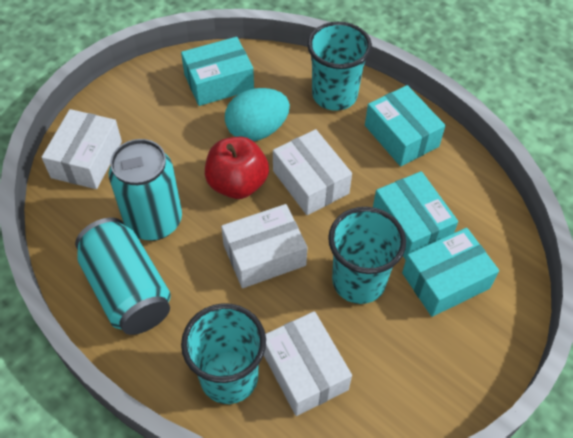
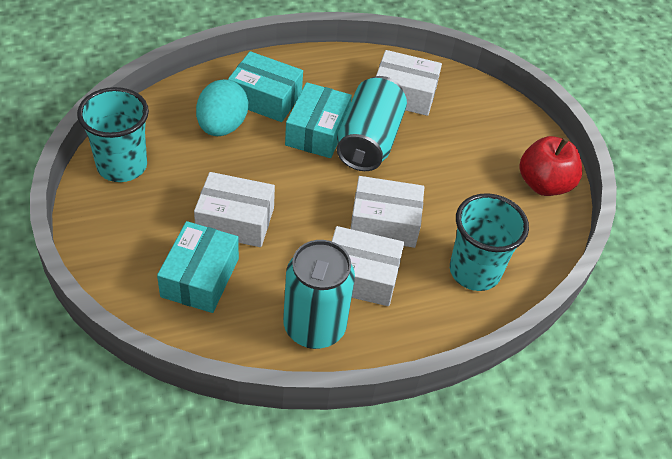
turquoise box: 4 -> 3
turquoise cup: 3 -> 2

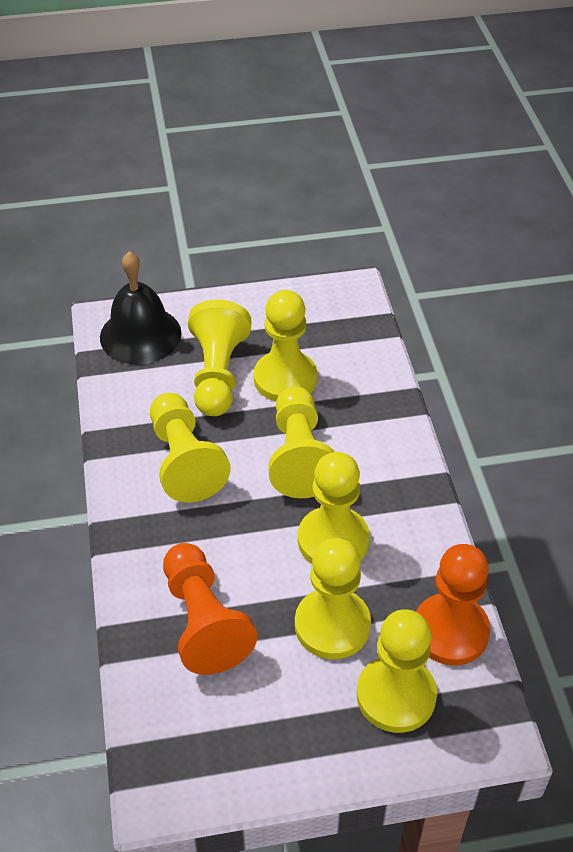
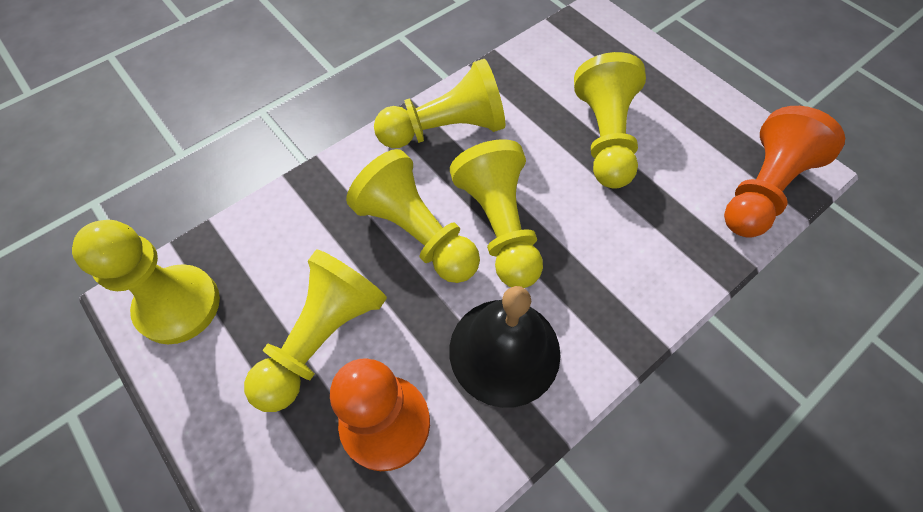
yellow pawn: 7 -> 6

┄┄┄┄┄┄┄┄┄┄┄┄┄┄┄┄┄┄┄┄

### TASK REQUIREMENTS
Return the full listing above exactly as written, and omit the pictures.

### ANSWER FOR THIS EXERCISE
turquoise box: 4 -> 3
turquoise cup: 3 -> 2

yellow pawn: 7 -> 6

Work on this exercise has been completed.